§ **THE TASK**:
Collect each line of the data below that contains the string "clef" and copy those lines in full. Treat uppercase and lowercase as different.

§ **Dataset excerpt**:
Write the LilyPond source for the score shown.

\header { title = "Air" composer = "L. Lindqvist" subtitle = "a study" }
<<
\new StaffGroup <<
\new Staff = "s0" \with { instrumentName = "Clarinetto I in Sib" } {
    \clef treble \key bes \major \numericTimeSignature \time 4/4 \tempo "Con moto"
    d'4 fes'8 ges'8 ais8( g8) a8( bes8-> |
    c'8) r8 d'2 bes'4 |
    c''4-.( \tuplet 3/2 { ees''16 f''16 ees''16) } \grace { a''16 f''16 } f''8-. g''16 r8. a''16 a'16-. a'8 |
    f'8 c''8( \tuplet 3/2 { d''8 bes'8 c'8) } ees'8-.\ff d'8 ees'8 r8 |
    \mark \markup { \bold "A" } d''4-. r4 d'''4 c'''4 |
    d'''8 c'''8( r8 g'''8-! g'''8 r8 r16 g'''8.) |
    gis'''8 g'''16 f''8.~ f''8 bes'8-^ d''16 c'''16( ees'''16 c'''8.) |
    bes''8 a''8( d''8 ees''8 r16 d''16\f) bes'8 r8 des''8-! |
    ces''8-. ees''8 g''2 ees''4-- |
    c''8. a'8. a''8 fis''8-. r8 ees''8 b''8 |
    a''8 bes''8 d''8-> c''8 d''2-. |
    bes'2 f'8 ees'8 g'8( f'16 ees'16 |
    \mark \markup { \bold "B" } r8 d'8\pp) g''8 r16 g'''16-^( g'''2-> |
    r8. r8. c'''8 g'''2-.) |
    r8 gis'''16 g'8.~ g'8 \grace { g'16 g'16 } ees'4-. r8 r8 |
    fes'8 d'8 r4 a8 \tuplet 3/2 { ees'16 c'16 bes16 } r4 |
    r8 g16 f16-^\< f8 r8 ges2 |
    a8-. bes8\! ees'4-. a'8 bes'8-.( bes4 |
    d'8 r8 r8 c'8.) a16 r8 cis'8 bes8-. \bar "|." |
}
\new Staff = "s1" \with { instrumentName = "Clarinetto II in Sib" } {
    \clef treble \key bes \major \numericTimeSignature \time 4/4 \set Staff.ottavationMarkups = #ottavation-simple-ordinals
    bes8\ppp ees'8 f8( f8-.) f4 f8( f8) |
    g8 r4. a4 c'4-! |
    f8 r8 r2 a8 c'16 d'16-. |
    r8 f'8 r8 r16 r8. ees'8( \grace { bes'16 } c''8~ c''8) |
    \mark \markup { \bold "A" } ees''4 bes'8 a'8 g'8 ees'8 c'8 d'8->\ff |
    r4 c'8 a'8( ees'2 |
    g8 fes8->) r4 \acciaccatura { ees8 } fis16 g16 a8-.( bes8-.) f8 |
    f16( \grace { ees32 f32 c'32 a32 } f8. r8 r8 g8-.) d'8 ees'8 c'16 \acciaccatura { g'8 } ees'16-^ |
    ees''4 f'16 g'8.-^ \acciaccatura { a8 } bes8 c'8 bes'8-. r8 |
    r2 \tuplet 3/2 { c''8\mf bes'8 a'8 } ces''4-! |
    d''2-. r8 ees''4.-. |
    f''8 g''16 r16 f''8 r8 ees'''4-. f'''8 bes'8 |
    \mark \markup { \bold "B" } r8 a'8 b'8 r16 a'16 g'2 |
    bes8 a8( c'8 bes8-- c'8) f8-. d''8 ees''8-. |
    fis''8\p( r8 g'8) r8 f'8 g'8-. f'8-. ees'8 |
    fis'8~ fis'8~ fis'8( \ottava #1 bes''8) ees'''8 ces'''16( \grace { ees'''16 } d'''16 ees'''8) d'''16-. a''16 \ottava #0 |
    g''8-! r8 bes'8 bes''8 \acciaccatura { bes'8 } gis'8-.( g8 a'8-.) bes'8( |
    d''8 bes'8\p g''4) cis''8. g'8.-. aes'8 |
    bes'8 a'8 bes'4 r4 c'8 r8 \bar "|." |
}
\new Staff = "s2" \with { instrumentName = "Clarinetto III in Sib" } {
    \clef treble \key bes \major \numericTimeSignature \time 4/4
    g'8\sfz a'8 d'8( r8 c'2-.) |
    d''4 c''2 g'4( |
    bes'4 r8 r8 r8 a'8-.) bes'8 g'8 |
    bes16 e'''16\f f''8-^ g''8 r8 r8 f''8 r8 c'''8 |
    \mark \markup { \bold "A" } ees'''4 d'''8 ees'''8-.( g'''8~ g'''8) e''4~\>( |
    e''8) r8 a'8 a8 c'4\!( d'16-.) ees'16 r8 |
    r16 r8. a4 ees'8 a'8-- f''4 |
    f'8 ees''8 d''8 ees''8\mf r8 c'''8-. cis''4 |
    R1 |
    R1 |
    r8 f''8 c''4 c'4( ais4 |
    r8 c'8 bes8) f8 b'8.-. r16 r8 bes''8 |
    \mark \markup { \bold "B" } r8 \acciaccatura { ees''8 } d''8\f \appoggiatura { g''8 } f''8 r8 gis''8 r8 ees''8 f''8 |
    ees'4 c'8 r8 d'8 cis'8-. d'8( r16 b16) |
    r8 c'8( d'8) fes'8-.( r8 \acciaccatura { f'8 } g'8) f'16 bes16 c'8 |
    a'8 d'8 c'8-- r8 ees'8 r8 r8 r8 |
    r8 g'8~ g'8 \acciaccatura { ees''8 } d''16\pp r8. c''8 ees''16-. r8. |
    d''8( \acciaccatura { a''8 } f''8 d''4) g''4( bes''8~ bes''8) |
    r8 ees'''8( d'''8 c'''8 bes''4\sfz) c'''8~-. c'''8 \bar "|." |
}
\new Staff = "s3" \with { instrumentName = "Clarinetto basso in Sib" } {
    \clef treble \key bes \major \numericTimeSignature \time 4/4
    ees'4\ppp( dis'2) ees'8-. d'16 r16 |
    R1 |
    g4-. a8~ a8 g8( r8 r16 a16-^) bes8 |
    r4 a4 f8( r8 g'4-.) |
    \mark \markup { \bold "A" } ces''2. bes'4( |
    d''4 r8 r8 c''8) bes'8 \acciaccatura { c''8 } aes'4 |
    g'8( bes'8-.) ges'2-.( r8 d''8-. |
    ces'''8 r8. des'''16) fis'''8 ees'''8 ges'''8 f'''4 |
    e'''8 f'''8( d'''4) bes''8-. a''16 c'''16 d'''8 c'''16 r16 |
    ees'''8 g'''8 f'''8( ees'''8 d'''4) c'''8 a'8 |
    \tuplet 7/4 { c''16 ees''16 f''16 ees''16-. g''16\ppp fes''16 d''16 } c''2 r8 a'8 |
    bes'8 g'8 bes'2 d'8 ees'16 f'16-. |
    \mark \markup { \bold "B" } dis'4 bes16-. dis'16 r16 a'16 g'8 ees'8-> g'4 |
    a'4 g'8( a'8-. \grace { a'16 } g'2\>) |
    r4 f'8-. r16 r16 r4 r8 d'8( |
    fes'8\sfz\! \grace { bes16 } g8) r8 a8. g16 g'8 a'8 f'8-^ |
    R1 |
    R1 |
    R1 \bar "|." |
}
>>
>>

§ **TASK OUTPUT**:
    \clef treble \key bes \major \numericTimeSignature \time 4/4 \tempo "Con moto"
    \clef treble \key bes \major \numericTimeSignature \time 4/4 \set Staff.ottavationMarkups = #ottavation-simple-ordinals
    \clef treble \key bes \major \numericTimeSignature \time 4/4
    \clef treble \key bes \major \numericTimeSignature \time 4/4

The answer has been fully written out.